WORK REQUIRED. Copy out the entries below exactly as they stand, but only from the line containing "(474, 367) = (393, 181): turquoise" through the line containing "camera: 40 degrees right, 10 degrees up".

SUPPLIED DATA.
>>

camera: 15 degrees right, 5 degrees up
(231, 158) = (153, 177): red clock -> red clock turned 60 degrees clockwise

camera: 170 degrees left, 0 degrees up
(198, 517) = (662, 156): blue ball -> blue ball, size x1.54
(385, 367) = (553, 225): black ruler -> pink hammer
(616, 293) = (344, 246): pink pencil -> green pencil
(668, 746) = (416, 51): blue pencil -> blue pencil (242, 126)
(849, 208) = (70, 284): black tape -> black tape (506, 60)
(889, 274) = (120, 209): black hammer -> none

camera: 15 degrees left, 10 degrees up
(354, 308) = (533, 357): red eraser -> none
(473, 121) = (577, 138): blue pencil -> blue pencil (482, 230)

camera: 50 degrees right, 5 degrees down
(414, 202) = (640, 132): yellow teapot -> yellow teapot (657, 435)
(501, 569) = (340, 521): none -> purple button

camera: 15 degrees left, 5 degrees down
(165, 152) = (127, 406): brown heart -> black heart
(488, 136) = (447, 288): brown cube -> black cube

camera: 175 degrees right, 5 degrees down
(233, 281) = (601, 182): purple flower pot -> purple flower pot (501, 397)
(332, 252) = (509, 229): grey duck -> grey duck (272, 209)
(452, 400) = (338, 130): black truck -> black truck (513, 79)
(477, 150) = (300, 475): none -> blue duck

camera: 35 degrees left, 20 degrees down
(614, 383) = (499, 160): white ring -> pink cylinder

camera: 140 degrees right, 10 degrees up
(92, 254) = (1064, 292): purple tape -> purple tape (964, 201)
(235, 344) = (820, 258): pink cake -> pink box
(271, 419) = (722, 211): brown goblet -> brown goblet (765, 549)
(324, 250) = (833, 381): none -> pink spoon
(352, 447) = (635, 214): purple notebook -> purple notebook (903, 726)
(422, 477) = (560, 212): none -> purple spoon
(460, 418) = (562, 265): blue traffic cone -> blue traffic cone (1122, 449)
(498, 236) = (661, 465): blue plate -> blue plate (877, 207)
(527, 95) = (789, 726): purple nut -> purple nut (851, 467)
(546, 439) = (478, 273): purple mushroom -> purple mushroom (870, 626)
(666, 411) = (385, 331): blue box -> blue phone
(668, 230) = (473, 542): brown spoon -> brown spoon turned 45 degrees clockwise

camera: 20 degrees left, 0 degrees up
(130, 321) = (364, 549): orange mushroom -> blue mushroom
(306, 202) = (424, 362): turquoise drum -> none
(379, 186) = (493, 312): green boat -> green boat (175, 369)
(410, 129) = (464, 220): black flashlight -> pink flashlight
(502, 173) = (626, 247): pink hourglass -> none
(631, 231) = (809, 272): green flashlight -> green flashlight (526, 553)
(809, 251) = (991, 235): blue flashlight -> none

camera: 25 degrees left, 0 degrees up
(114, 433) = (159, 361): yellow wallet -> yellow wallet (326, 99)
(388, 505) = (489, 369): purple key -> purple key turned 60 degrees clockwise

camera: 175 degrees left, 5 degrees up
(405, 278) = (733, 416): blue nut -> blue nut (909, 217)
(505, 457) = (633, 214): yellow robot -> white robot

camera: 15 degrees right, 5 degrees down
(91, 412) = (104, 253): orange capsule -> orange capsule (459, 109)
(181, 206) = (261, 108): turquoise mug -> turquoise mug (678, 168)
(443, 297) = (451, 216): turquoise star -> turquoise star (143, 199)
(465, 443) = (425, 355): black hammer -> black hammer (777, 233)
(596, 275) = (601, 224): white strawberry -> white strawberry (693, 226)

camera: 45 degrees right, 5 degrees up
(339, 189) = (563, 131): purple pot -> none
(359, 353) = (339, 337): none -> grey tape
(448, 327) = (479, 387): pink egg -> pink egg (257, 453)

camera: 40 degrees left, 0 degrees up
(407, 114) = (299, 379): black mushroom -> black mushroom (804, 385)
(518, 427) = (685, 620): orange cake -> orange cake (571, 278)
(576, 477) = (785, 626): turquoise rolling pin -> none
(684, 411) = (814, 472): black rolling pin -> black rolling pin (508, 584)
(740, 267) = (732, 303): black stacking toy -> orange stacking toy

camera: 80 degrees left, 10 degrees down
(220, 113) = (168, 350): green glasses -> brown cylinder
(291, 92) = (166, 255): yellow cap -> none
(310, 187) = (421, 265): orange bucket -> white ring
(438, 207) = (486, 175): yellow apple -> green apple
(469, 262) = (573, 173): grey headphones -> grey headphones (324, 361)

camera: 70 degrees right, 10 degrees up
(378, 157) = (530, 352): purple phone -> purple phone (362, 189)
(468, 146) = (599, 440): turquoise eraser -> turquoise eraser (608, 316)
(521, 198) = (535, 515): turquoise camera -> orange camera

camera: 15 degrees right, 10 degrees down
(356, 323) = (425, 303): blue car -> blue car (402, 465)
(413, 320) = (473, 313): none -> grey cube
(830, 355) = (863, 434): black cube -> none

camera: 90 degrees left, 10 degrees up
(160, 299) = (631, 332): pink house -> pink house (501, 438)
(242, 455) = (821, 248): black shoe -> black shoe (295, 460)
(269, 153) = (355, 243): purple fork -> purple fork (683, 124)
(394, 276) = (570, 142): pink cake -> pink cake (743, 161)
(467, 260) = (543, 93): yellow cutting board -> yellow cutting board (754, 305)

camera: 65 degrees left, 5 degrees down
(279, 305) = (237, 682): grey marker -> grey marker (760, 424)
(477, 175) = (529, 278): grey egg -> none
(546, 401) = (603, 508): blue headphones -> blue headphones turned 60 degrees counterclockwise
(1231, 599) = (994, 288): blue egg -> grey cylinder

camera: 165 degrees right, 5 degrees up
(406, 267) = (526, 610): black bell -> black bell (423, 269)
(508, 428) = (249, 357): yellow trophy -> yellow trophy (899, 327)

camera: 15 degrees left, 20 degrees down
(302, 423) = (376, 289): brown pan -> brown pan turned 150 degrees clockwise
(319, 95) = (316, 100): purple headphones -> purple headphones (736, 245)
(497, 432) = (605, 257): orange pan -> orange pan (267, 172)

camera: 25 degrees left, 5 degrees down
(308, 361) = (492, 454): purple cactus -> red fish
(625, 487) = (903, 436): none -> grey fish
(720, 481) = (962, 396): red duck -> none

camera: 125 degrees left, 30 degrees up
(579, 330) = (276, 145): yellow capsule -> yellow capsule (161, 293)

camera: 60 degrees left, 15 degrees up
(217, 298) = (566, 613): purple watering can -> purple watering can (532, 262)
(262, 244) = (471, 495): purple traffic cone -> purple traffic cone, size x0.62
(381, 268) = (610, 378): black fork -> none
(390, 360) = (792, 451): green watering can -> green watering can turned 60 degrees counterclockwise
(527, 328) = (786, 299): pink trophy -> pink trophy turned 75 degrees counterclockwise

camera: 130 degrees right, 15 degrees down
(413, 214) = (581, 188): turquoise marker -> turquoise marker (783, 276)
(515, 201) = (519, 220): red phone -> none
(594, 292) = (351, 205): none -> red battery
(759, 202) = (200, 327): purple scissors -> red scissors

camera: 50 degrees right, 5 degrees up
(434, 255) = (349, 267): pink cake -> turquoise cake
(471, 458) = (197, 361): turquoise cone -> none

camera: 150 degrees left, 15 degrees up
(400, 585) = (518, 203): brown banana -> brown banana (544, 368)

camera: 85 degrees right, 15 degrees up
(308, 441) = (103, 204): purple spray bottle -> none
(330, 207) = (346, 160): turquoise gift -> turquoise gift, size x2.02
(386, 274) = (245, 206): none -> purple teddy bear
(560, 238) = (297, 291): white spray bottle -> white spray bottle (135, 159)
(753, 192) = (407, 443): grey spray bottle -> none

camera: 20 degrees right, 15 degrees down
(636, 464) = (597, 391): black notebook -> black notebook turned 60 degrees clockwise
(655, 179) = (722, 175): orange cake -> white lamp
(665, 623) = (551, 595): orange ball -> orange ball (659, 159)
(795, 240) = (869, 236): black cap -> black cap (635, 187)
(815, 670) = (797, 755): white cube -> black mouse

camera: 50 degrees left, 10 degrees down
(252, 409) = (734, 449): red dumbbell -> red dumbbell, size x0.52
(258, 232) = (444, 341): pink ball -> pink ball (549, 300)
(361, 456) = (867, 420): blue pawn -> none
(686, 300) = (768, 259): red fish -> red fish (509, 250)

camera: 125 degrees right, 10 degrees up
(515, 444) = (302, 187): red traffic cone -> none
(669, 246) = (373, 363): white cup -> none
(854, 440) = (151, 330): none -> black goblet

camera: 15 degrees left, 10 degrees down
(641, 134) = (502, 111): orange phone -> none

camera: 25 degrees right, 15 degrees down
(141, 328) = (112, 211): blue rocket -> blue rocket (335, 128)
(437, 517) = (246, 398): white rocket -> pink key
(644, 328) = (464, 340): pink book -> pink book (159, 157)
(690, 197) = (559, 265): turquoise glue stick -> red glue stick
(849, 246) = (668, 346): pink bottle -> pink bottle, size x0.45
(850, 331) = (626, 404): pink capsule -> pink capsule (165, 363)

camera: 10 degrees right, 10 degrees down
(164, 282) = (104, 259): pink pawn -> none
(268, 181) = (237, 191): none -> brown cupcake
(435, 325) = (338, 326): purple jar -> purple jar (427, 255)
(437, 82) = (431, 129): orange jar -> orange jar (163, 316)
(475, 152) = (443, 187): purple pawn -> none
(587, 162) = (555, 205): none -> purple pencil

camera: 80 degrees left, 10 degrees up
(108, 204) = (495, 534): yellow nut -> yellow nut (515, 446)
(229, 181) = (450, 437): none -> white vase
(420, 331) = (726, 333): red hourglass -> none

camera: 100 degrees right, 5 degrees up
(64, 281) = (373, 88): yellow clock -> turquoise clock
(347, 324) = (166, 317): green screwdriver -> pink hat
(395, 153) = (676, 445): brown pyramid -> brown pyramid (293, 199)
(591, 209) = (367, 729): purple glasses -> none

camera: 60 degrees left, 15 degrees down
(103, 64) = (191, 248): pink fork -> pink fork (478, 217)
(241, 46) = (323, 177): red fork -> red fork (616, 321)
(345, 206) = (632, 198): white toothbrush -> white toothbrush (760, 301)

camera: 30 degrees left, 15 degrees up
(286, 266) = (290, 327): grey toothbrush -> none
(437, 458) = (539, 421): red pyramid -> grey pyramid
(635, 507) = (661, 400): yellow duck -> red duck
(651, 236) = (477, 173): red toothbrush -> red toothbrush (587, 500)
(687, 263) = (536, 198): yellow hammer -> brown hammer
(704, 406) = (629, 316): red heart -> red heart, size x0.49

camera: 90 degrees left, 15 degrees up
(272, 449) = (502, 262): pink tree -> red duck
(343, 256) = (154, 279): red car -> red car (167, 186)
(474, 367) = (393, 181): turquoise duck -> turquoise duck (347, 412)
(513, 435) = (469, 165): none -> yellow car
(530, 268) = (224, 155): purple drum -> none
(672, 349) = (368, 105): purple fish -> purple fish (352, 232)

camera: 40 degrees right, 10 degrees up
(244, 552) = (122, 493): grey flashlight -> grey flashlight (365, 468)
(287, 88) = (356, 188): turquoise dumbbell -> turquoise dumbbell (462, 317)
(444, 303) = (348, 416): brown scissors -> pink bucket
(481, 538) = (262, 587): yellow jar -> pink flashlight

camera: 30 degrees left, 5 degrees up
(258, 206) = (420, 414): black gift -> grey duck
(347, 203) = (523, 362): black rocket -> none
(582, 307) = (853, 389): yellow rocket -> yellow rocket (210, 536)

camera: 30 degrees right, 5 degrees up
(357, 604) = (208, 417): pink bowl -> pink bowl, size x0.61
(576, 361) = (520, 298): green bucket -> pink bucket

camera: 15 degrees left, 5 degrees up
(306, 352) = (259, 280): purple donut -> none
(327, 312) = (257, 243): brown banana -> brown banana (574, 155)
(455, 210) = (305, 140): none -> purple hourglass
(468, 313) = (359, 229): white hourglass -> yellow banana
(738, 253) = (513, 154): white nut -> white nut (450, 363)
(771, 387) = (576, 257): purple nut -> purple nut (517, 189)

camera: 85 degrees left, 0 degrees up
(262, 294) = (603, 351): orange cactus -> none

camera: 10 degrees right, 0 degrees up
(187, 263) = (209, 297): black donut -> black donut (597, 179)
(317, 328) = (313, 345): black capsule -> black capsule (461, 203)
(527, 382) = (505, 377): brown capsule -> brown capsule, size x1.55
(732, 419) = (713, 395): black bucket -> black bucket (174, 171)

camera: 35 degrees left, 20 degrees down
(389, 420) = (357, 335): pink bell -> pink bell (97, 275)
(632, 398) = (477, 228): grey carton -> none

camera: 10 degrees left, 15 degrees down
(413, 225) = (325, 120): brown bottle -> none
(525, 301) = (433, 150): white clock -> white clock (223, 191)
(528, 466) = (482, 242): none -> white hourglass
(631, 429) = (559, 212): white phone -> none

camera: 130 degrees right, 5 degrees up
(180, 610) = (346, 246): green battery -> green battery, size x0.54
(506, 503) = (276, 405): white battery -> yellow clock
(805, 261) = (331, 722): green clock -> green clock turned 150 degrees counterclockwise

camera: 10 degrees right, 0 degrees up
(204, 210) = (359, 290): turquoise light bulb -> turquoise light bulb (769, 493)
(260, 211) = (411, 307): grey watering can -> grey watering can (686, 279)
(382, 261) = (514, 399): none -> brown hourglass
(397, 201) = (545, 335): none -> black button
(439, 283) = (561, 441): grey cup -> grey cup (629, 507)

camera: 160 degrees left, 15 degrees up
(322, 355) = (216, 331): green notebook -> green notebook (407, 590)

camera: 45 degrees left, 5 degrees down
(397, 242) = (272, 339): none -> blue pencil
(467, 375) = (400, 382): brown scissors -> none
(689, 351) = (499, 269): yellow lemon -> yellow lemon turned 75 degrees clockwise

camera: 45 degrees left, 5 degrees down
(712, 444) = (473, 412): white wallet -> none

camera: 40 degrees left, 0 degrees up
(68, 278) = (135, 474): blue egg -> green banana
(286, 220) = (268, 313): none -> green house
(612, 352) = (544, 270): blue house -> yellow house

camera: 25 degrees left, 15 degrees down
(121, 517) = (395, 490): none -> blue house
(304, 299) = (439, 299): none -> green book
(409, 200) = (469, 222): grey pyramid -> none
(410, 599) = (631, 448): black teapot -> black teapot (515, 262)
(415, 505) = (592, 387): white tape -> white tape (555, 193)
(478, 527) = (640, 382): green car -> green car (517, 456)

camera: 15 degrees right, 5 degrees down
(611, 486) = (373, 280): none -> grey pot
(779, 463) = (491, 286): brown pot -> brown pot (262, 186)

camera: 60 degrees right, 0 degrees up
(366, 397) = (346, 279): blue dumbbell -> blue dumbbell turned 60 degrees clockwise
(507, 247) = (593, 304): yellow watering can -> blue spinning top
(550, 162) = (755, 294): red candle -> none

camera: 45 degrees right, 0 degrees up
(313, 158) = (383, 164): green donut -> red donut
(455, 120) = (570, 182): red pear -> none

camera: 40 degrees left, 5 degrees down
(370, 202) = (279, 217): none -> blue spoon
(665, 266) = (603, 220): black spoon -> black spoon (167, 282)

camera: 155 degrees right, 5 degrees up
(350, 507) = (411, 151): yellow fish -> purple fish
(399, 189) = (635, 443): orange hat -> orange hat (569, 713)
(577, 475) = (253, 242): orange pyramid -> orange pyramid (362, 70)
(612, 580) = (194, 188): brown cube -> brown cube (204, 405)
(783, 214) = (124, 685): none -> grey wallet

<<

WRITTEN RESPONSE.
(474, 367) = (393, 181): turquoise duck -> turquoise duck (347, 412)
(513, 435) = (469, 165): none -> yellow car
(530, 268) = (224, 155): purple drum -> none
(672, 349) = (368, 105): purple fish -> purple fish (352, 232)

camera: 40 degrees right, 10 degrees up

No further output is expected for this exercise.